(DATA RECORDS begins)

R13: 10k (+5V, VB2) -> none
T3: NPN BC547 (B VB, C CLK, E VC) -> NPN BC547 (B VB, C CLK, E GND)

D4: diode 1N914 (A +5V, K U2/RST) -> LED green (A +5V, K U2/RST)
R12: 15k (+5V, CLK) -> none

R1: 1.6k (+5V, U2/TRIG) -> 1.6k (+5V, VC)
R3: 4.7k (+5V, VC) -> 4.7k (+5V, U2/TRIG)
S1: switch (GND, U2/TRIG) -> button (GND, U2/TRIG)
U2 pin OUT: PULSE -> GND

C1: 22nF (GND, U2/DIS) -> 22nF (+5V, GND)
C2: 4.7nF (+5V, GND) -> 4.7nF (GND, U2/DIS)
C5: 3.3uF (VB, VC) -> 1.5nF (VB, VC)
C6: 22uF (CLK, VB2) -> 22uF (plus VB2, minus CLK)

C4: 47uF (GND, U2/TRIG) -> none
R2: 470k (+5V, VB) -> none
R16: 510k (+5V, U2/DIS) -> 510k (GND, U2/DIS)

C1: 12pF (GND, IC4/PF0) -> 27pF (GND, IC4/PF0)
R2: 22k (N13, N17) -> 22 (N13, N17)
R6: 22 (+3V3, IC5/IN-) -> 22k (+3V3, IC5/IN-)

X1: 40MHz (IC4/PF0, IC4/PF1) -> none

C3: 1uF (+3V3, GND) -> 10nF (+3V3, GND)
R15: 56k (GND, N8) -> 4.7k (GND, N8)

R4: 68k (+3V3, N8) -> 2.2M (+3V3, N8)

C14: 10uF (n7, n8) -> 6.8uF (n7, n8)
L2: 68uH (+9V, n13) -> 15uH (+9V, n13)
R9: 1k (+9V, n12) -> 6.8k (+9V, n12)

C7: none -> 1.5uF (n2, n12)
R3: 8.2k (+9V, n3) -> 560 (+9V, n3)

(DATA RECORDS ends)

## PROBLEM TO SOLVE:
Transcribe, exactly and without additions, the lines of the records above, beginning with the line that contains "T3: NPN BC547" and ending with the line that contains "R2: 22k (N13, N17) -> 22 (N13, N17)", both included.

## PROBLEM SOLUTION:
T3: NPN BC547 (B VB, C CLK, E VC) -> NPN BC547 (B VB, C CLK, E GND)

D4: diode 1N914 (A +5V, K U2/RST) -> LED green (A +5V, K U2/RST)
R12: 15k (+5V, CLK) -> none

R1: 1.6k (+5V, U2/TRIG) -> 1.6k (+5V, VC)
R3: 4.7k (+5V, VC) -> 4.7k (+5V, U2/TRIG)
S1: switch (GND, U2/TRIG) -> button (GND, U2/TRIG)
U2 pin OUT: PULSE -> GND

C1: 22nF (GND, U2/DIS) -> 22nF (+5V, GND)
C2: 4.7nF (+5V, GND) -> 4.7nF (GND, U2/DIS)
C5: 3.3uF (VB, VC) -> 1.5nF (VB, VC)
C6: 22uF (CLK, VB2) -> 22uF (plus VB2, minus CLK)

C4: 47uF (GND, U2/TRIG) -> none
R2: 470k (+5V, VB) -> none
R16: 510k (+5V, U2/DIS) -> 510k (GND, U2/DIS)

C1: 12pF (GND, IC4/PF0) -> 27pF (GND, IC4/PF0)
R2: 22k (N13, N17) -> 22 (N13, N17)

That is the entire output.